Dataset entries
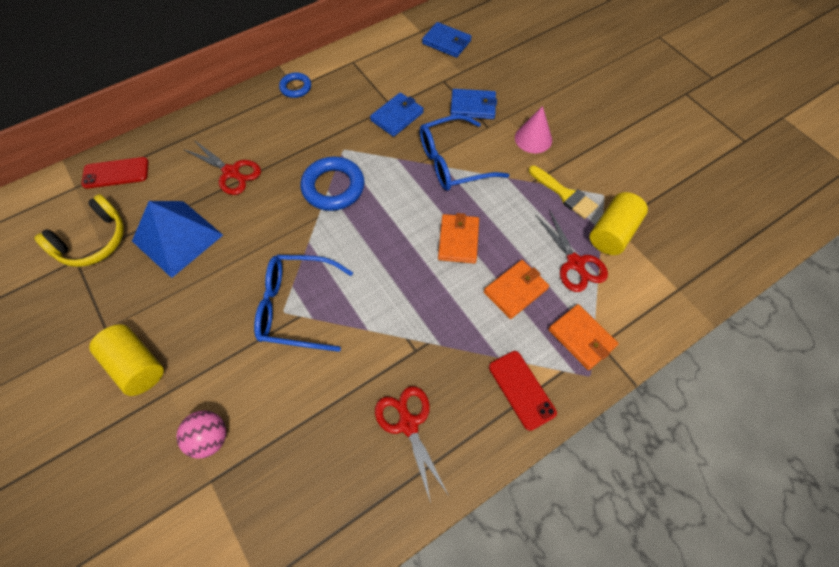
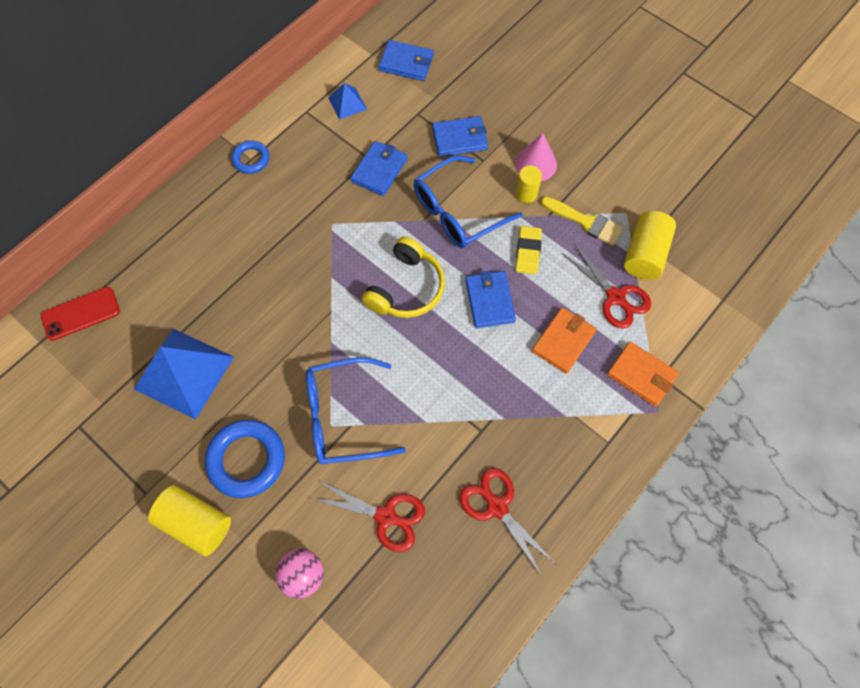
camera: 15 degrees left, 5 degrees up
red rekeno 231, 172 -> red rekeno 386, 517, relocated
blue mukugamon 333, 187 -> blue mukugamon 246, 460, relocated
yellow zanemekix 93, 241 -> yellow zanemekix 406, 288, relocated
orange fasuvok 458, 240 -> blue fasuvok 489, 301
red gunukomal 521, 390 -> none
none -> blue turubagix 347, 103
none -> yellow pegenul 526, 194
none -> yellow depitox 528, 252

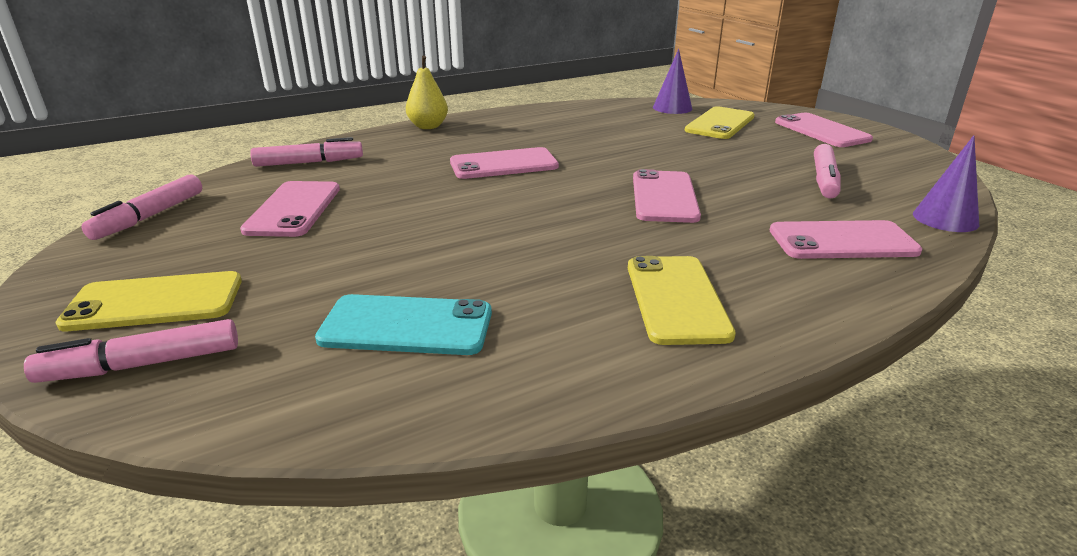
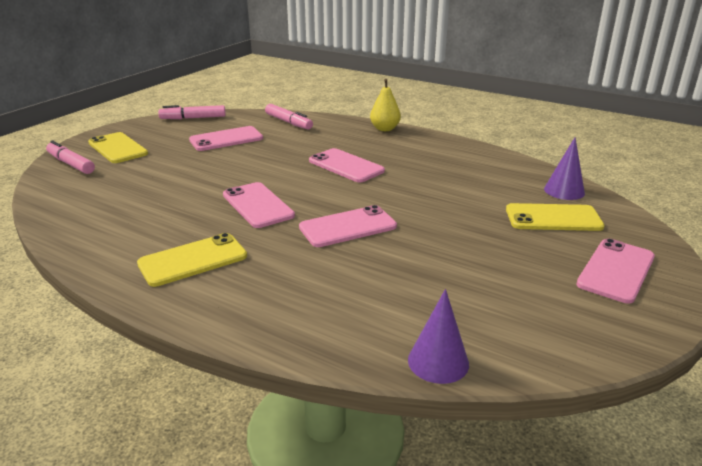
camera: 60 degrees right, 0 degrees up
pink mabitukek 824, 180 -> none
pink gunukomal 842, 241 -> pink gunukomal 257, 205, relocated
turquoise gunukomal 406, 326 -> none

* **Directions for this task**
Set down, word for word, the line that holds "blue mukugamon 333, 187" and all lines after it to the end of the entries above, but not the pictures.

* **Result below**
blue mukugamon 333, 187 -> blue mukugamon 246, 460, relocated
yellow zanemekix 93, 241 -> yellow zanemekix 406, 288, relocated
orange fasuvok 458, 240 -> blue fasuvok 489, 301
red gunukomal 521, 390 -> none
none -> blue turubagix 347, 103
none -> yellow pegenul 526, 194
none -> yellow depitox 528, 252

camera: 60 degrees right, 0 degrees up
pink mabitukek 824, 180 -> none
pink gunukomal 842, 241 -> pink gunukomal 257, 205, relocated
turquoise gunukomal 406, 326 -> none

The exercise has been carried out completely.